**EXERCISE:** Within the material below, locate the line with "gray rectangle: (117, 185)" and the line with "pink diamond: (144, 294)", then return those two lines and all lines between them, exactly as written.

=-=-=

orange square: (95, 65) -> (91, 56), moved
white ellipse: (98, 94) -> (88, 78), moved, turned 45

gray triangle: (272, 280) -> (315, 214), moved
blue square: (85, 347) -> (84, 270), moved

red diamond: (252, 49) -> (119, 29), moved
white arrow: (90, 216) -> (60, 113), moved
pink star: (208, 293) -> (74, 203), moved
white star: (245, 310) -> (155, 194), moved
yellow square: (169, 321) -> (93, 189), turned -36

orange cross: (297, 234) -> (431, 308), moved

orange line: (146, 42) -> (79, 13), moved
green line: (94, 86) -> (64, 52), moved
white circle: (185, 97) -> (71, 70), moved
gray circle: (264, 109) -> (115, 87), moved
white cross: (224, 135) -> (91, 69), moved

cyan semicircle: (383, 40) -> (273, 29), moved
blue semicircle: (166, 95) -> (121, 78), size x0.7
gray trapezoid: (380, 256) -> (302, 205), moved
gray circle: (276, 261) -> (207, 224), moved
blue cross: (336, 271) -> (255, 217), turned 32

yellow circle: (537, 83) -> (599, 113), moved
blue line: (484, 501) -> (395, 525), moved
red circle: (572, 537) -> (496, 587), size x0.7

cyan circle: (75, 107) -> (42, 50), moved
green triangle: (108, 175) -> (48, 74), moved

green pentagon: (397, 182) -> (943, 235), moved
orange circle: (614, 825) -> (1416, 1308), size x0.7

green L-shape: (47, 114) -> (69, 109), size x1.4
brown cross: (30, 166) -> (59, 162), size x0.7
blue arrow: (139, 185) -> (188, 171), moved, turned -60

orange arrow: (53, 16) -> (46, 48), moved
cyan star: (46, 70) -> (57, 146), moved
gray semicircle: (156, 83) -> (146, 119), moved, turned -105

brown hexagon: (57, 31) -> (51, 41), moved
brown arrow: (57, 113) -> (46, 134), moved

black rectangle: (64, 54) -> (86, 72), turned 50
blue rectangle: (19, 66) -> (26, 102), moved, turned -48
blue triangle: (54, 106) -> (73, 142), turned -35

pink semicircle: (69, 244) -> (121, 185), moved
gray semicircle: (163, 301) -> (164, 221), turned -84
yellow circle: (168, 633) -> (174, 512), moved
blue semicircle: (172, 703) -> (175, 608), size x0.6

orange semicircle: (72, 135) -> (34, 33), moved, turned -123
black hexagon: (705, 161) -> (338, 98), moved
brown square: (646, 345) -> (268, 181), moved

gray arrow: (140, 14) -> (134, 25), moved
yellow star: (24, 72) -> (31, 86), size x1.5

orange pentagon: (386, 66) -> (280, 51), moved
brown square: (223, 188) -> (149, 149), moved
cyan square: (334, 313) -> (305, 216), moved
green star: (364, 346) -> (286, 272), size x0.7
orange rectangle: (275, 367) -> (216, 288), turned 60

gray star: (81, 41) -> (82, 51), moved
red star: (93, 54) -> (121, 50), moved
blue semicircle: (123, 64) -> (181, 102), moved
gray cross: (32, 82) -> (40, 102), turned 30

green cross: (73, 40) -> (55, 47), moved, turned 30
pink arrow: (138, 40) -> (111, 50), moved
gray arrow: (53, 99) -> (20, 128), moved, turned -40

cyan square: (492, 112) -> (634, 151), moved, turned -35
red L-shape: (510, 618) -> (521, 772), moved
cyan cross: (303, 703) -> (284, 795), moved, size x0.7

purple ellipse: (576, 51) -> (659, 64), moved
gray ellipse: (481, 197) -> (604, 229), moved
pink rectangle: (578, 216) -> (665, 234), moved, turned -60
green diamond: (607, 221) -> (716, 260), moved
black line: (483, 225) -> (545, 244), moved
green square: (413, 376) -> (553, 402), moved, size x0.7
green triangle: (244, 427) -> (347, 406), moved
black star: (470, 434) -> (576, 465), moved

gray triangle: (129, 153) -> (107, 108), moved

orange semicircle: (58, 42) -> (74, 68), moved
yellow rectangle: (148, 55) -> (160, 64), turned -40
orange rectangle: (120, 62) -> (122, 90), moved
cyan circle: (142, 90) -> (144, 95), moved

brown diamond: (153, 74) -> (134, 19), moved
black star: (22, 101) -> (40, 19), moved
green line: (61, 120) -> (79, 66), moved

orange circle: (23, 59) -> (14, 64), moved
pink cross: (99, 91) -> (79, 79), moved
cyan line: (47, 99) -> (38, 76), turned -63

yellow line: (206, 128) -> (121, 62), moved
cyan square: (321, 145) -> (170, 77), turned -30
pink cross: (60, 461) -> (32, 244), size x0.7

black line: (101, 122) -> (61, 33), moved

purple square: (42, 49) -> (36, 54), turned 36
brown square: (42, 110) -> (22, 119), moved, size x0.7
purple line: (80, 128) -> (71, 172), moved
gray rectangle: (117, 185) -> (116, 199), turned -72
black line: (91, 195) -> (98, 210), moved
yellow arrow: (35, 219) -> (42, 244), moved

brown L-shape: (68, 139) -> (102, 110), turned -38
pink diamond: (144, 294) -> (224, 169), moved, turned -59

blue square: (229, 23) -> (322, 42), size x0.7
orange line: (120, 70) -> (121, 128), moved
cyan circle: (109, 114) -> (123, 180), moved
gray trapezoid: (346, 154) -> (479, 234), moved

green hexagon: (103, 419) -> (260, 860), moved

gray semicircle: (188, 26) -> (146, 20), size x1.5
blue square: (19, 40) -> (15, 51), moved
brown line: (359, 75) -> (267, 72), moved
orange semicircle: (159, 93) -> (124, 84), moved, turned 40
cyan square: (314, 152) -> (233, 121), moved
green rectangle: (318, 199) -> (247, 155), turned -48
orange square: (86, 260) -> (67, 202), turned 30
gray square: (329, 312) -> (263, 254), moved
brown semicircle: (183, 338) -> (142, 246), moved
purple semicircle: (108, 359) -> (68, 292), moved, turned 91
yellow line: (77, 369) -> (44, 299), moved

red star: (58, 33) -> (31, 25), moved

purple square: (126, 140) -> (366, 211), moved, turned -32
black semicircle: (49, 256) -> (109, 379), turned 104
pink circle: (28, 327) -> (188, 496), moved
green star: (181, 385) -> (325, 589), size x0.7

=-=-=

**PROBLEM SOLUTION:**
gray rectangle: (117, 185) -> (116, 199), turned -72
black line: (91, 195) -> (98, 210), moved
yellow arrow: (35, 219) -> (42, 244), moved

brown L-shape: (68, 139) -> (102, 110), turned -38
pink diamond: (144, 294) -> (224, 169), moved, turned -59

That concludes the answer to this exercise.